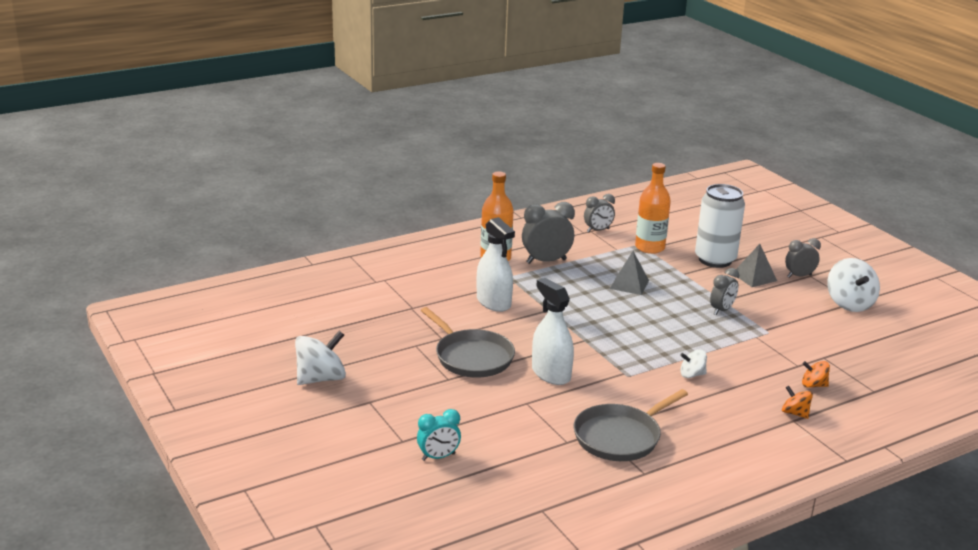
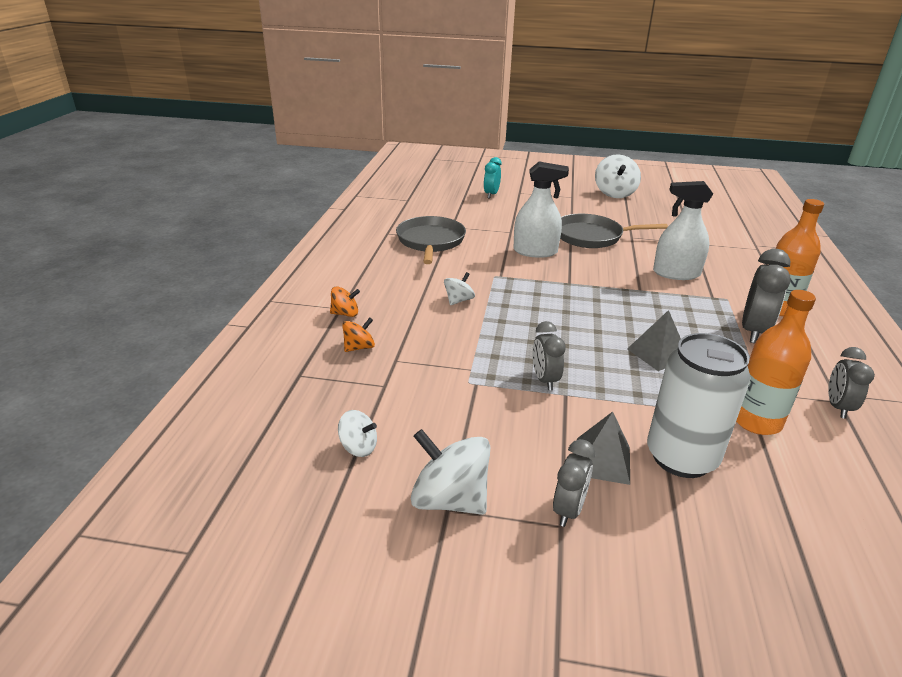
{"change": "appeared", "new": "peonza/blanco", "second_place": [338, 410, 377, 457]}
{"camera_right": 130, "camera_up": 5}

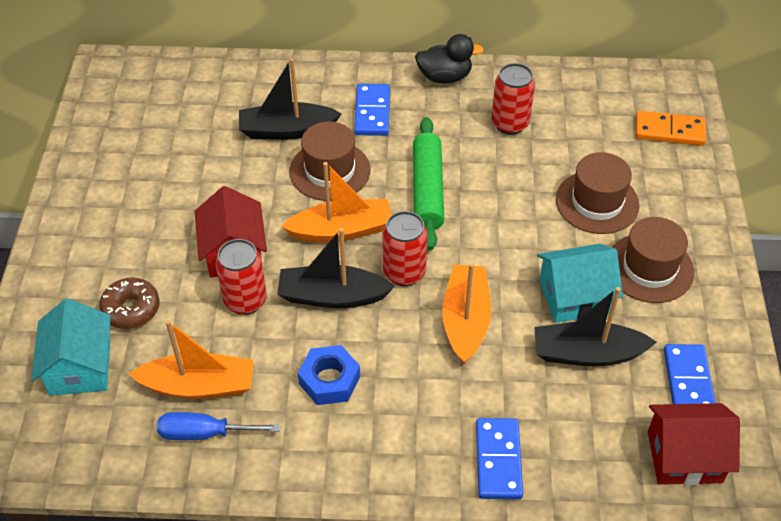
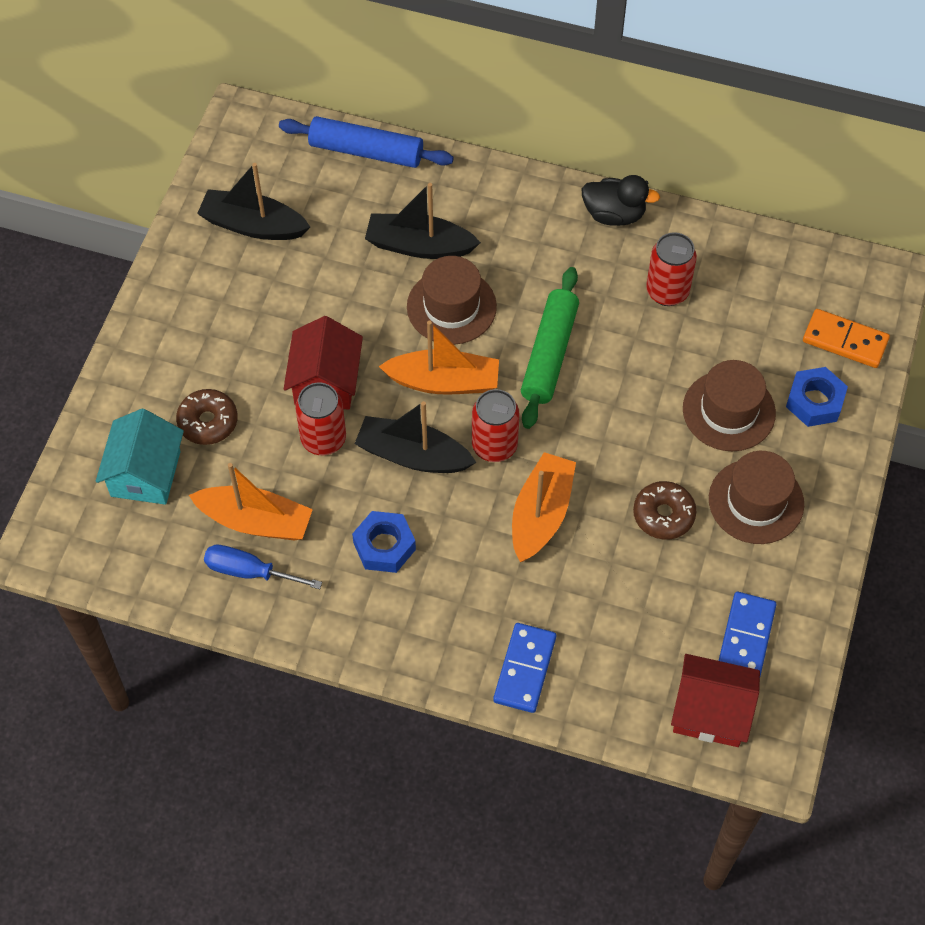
{"change": "relocated", "old": "barco/negro", "first_place": [534, 287, 657, 366], "second_place": [197, 163, 310, 240]}
{"change": "appeared", "new": "rodillo/azul", "second_place": [279, 116, 454, 168]}
{"change": "exchanged", "old": "casa/turquesa", "new": "rosquilla/marrón", "first_place": [537, 244, 623, 323], "second_place": [633, 481, 696, 540]}
{"change": "appeared", "new": "tuerca/azul", "second_place": [786, 367, 848, 427]}
{"change": "missing", "old": "ficha de dominó/azul", "first_place": [354, 84, 390, 136]}
{"camera_right": 15, "camera_up": 10}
☆ ☆ ☆
Problem description
The goal is an exact reprint of the entries, leaving out the pictures.

Problem solution
{"change": "appeared", "new": "peonza/blanco", "second_place": [338, 410, 377, 457]}
{"camera_right": 130, "camera_up": 5}

{"change": "relocated", "old": "barco/negro", "first_place": [534, 287, 657, 366], "second_place": [197, 163, 310, 240]}
{"change": "appeared", "new": "rodillo/azul", "second_place": [279, 116, 454, 168]}
{"change": "exchanged", "old": "casa/turquesa", "new": "rosquilla/marrón", "first_place": [537, 244, 623, 323], "second_place": [633, 481, 696, 540]}
{"change": "appeared", "new": "tuerca/azul", "second_place": [786, 367, 848, 427]}
{"change": "missing", "old": "ficha de dominó/azul", "first_place": [354, 84, 390, 136]}
{"camera_right": 15, "camera_up": 10}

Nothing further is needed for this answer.